/---

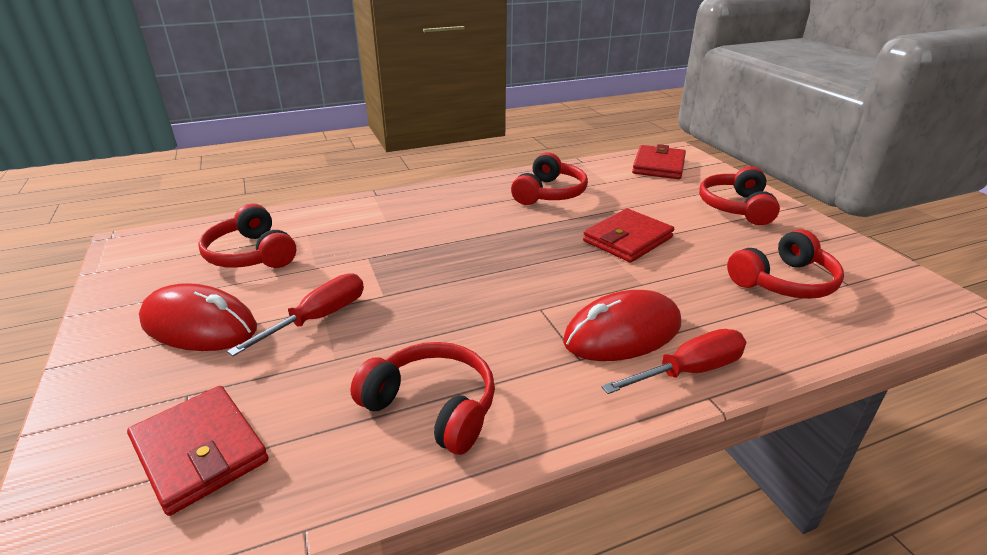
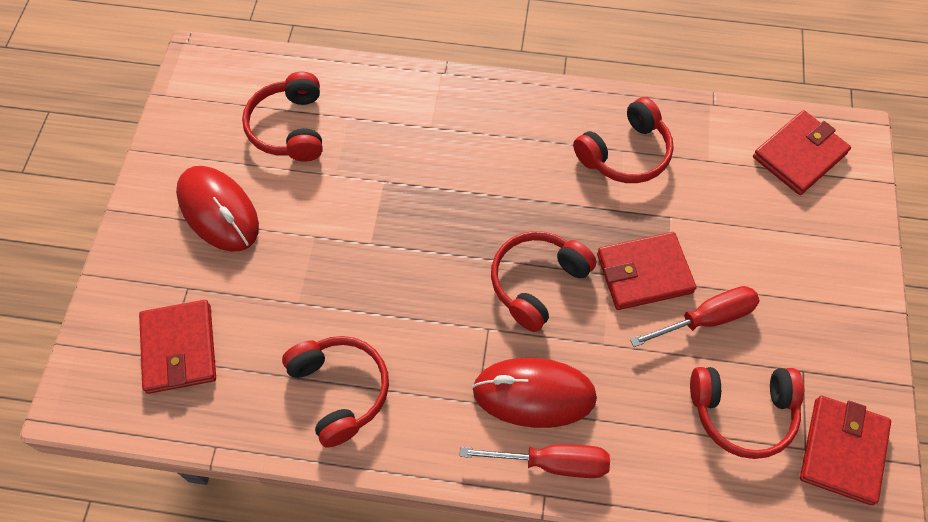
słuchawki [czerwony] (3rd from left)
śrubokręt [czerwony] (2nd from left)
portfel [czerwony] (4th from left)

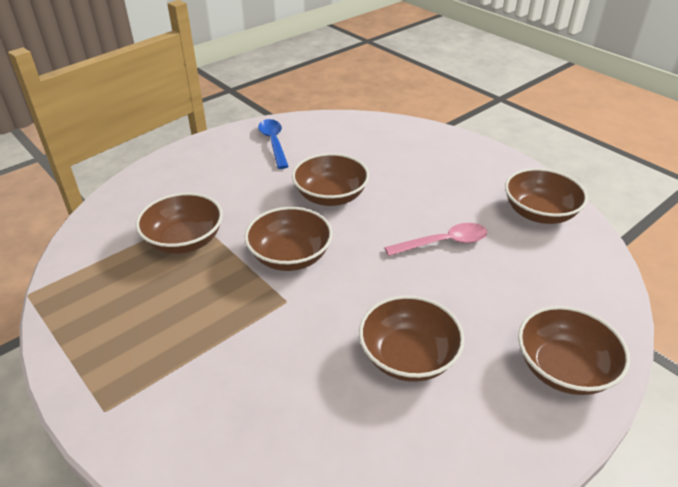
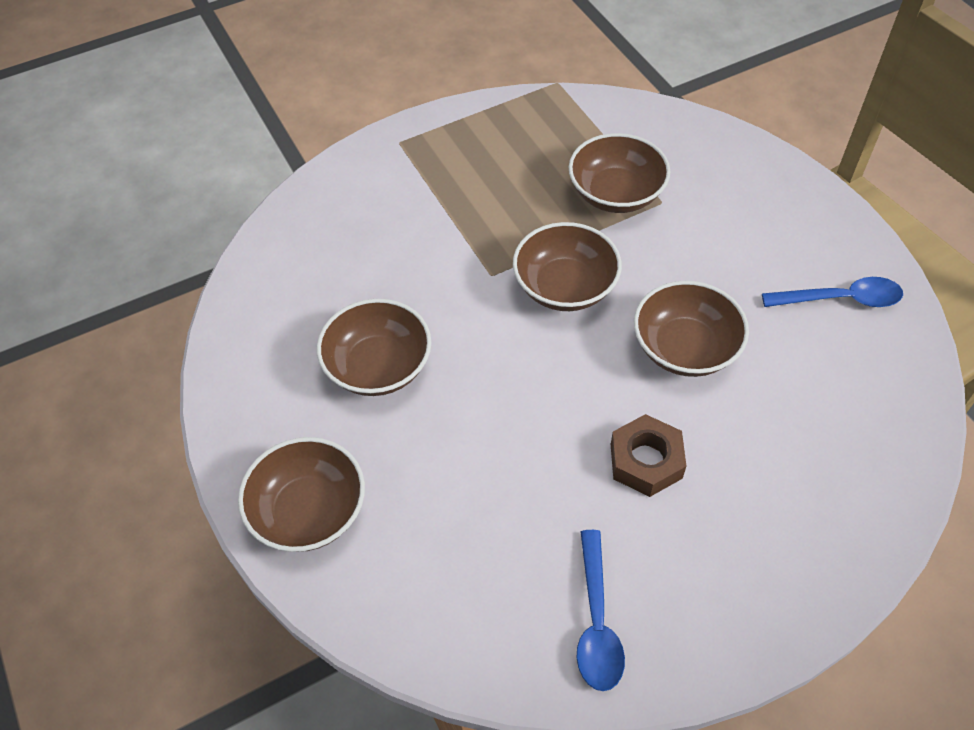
łyżka [niebieski] (1st from left)
nakrętka [brązowy]
łyżka [różowy]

\---

- Directions for this task -
Would you please print the entries once more, word for word, minus the pictures?

- Result -
słuchawki [czerwony] (3rd from left)
śrubokręt [czerwony] (2nd from left)
portfel [czerwony] (4th from left)

łyżka [niebieski] (1st from left)
nakrętka [brązowy]
łyżka [różowy]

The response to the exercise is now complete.